(GIVEN INFORMATION Opens)
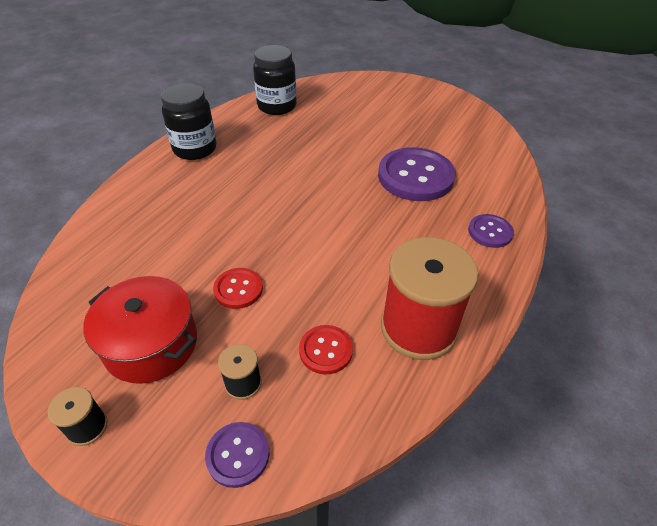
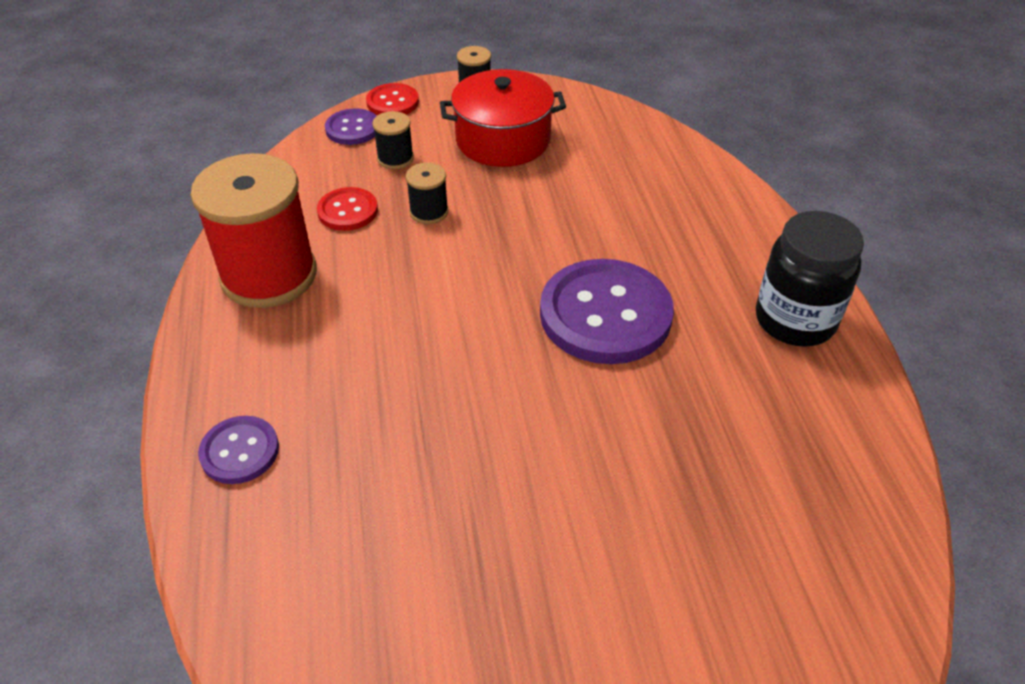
camera: 140 degrees right, 0 degrees up
(238, 289) = (487, 208): red button -> red button (392, 102)
(274, 311) = (429, 212): none -> black spool
(277, 106) = (840, 499): black jar -> none
(415, 176) = (426, 491): purple button -> purple button (605, 314)

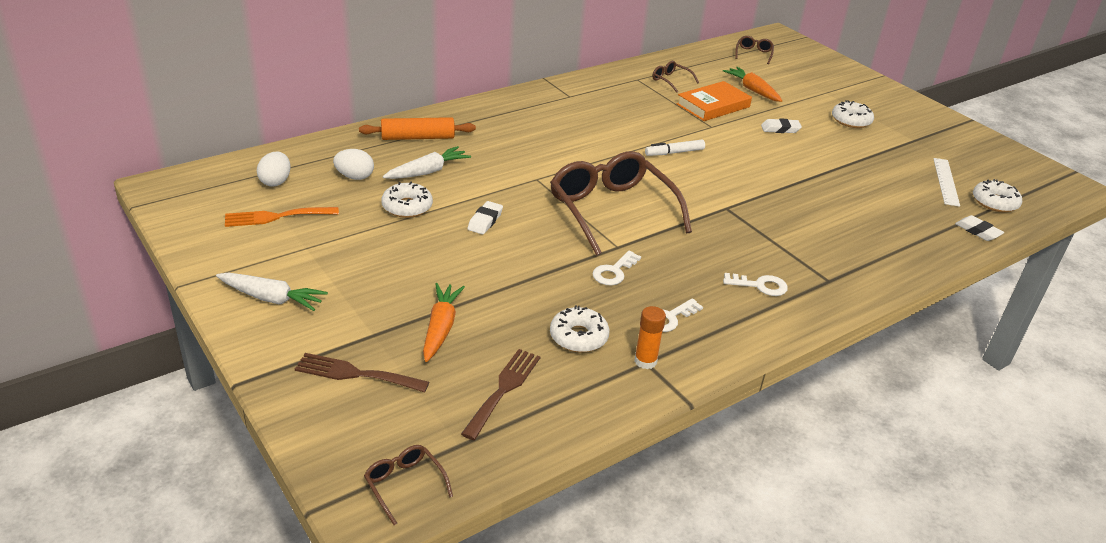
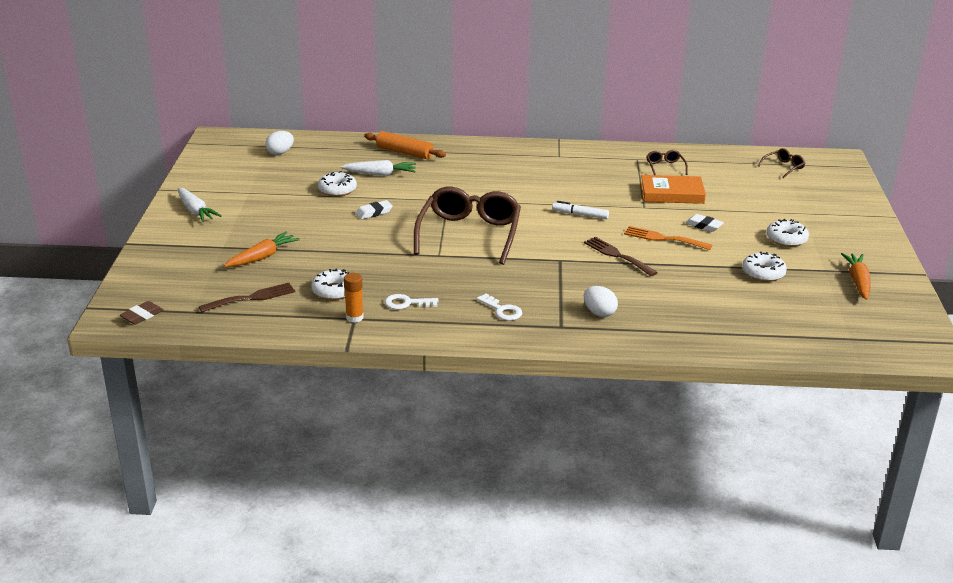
camera: 40 degrees right, 5 degrees down
(276, 217) = (254, 171): orange fork -> orange fork (663, 238)
(355, 177) = (330, 164): white egg -> white egg (599, 313)
(355, 374) = (187, 261): brown fork -> brown fork (617, 255)
(404, 485) = (142, 316): brown glasses -> brown eraser
(614, 272) = (412, 267): white key -> none
(752, 90) = (730, 193): orange carrot -> orange carrot (857, 282)
(946, 181) = (795, 306): white ruler -> none
(977, 231) = (755, 345): white eraser -> none
(994, 202) = (815, 334): white donut -> white donut (763, 273)

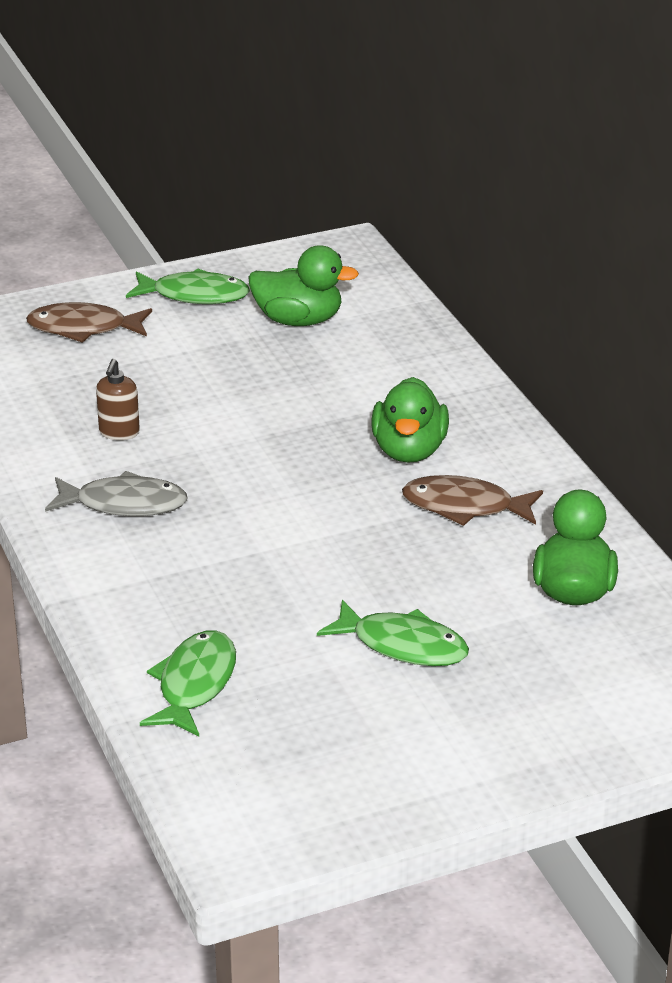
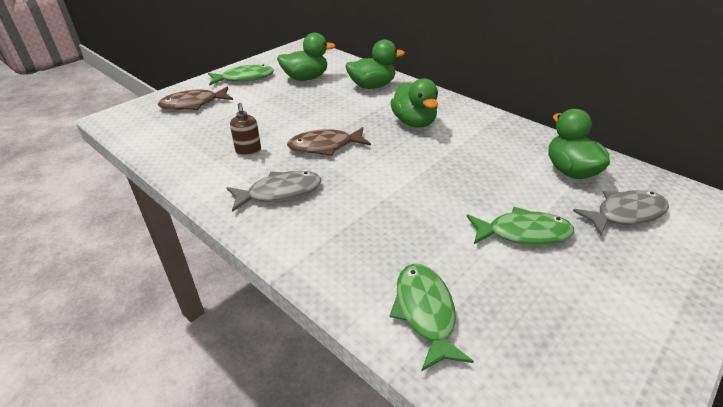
camera: 25 degrees left, 5 degrees up
(401, 365) = (372, 86): none -> green duck
(464, 507) = (469, 142): brown fish -> brown fish (325, 146)
(578, 666) = (625, 214): none -> grey fish

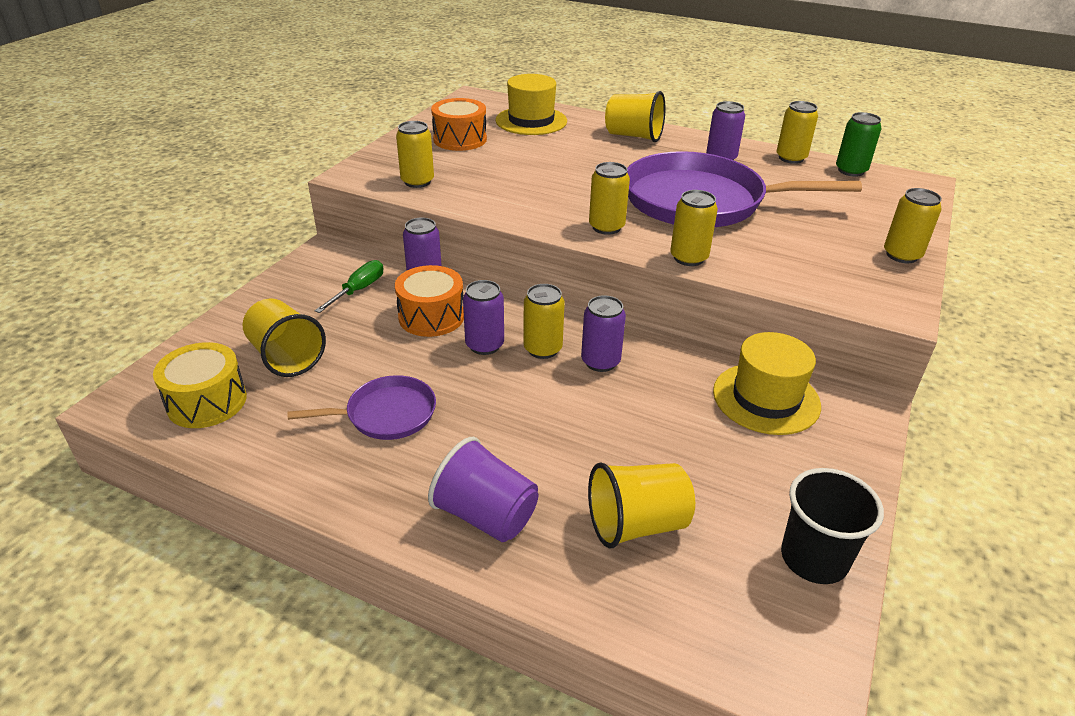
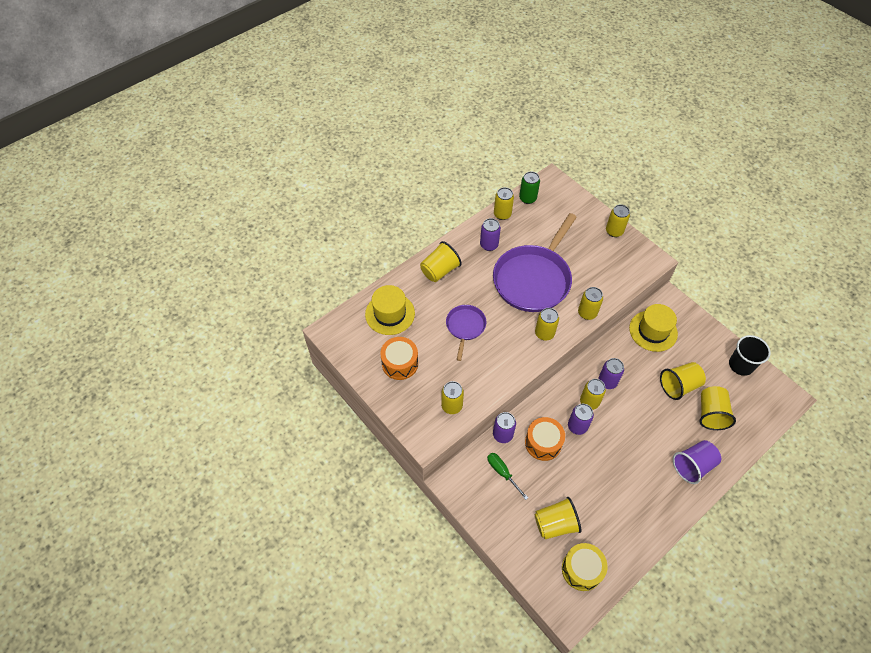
camera: 65 degrees left, 20 degrees up
(386, 414) = (617, 486): purple pan -> purple pan (465, 327)
(668, 459) = (679, 386): none -> yellow cup

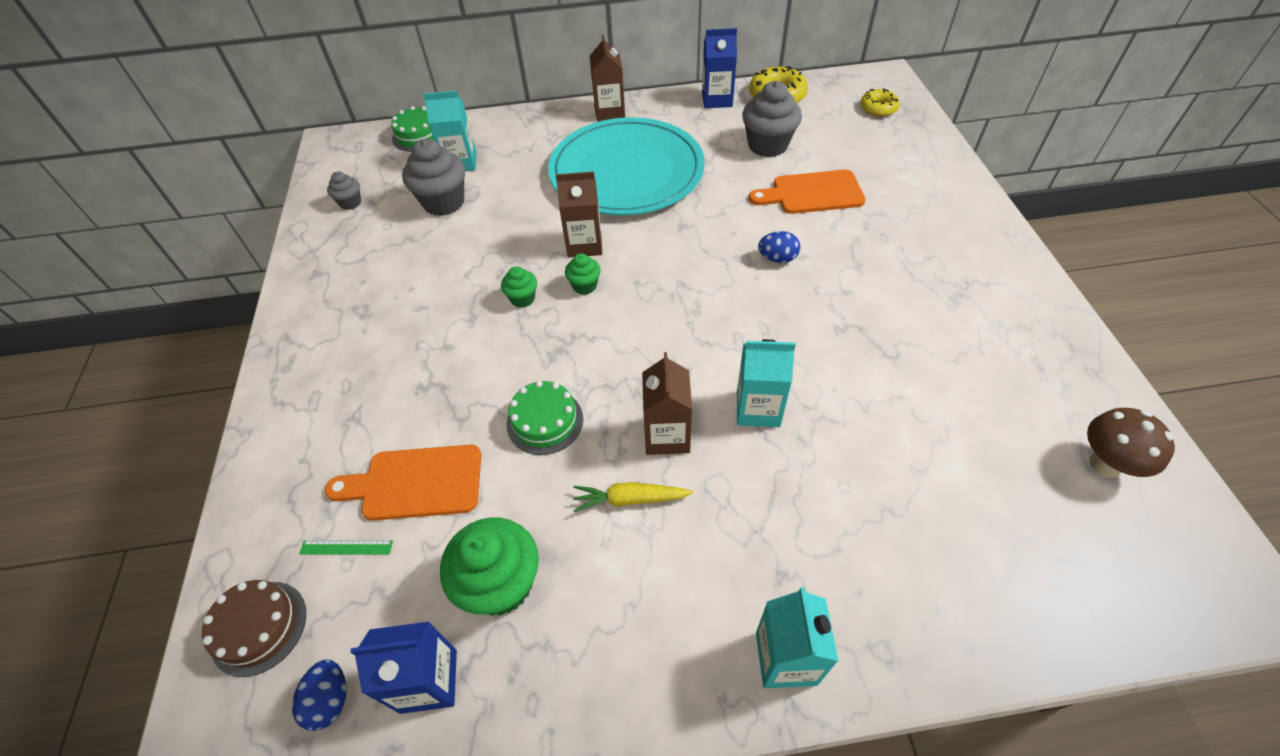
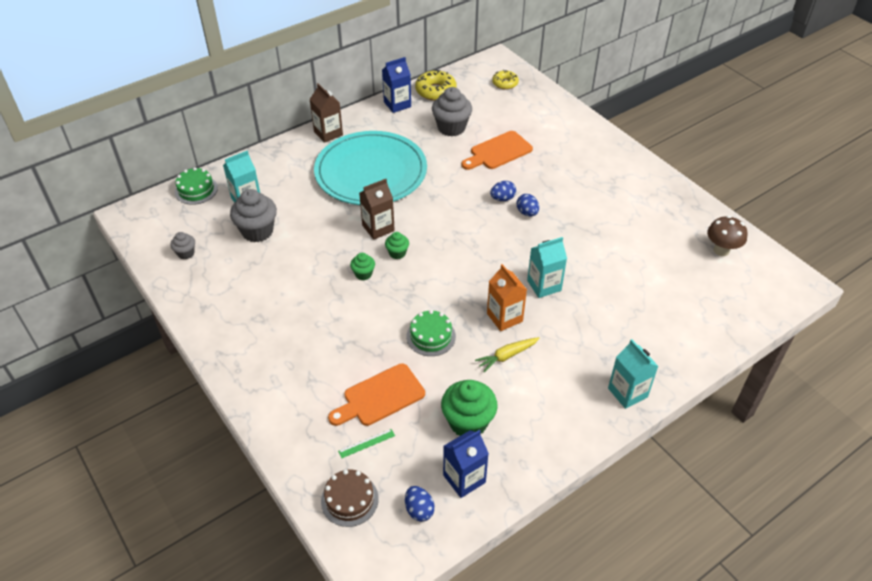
camera: 30 degrees left, 5 degrees down
(667, 435) = (504, 317): brown carton -> orange carton
(800, 290) = (527, 213): none -> blue egg

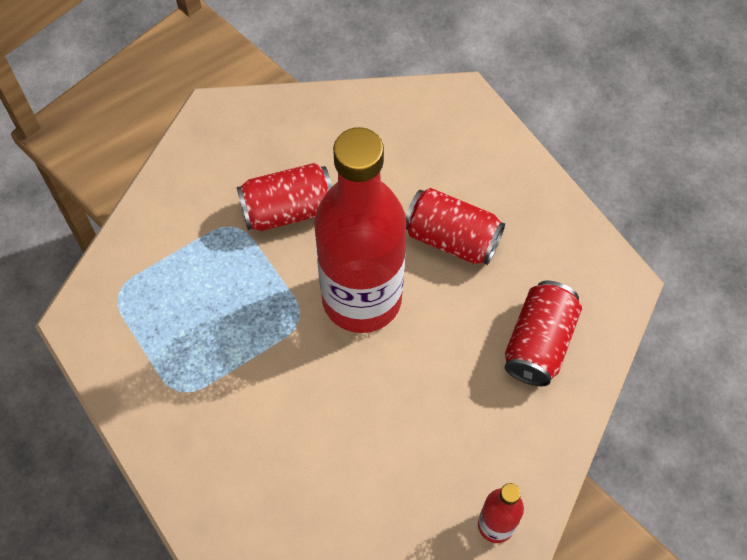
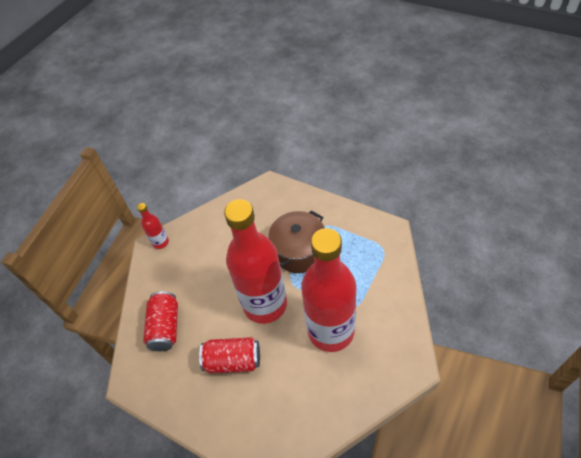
camera: 160 degrees right, 10 degrees down
(254, 363) = (299, 251): none -> brown pot
(288, 210) = (331, 331): red can -> red bottle

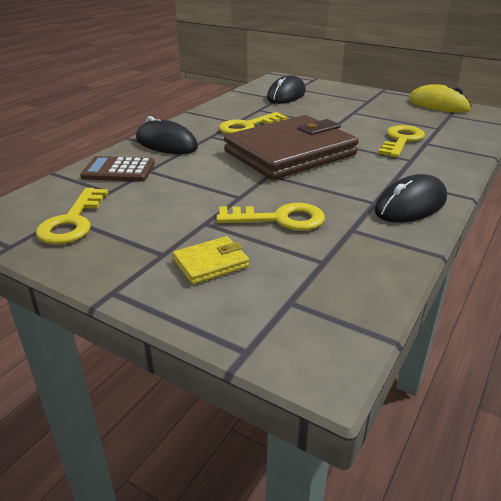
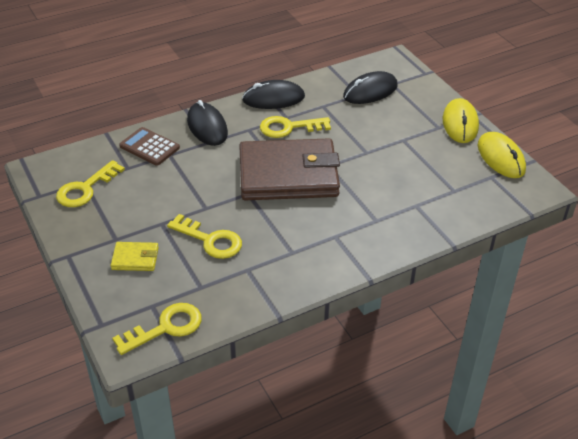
camera: 30 degrees right, 10 degrees up
(380, 96) = (460, 123): none -> yellow mouse
(401, 140) = (397, 194): yellow key -> yellow key (165, 328)
(410, 205) = (314, 266): black mouse -> black mouse (273, 98)

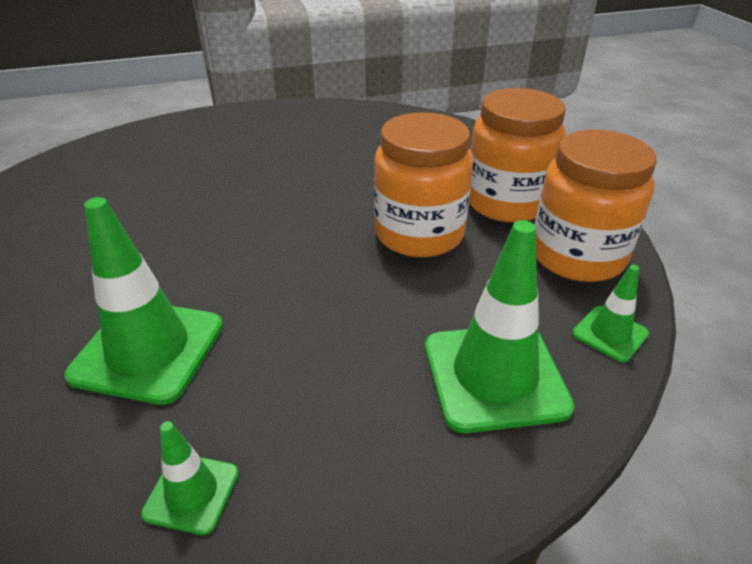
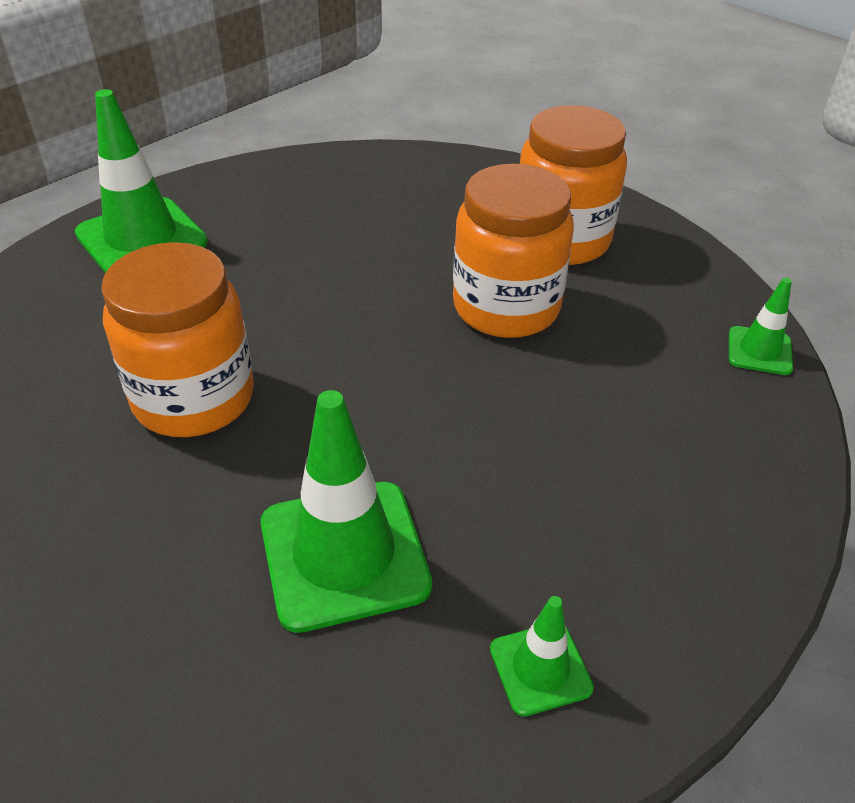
camera: 30 degrees left, 5 degrees up
(494, 376) = (701, 432): green traffic cone -> green traffic cone (141, 238)
(577, 256) = (673, 280): orange jar -> orange jar (194, 398)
(GIVEN INFORMATION Closes)
WHAT YOU HAVE TO DO: Return exactly, and only, the line containing "(494, 376) = (701, 432): green" and every line after it through the end of the material.

YOUR RESPONSE:
(494, 376) = (701, 432): green traffic cone -> green traffic cone (141, 238)
(577, 256) = (673, 280): orange jar -> orange jar (194, 398)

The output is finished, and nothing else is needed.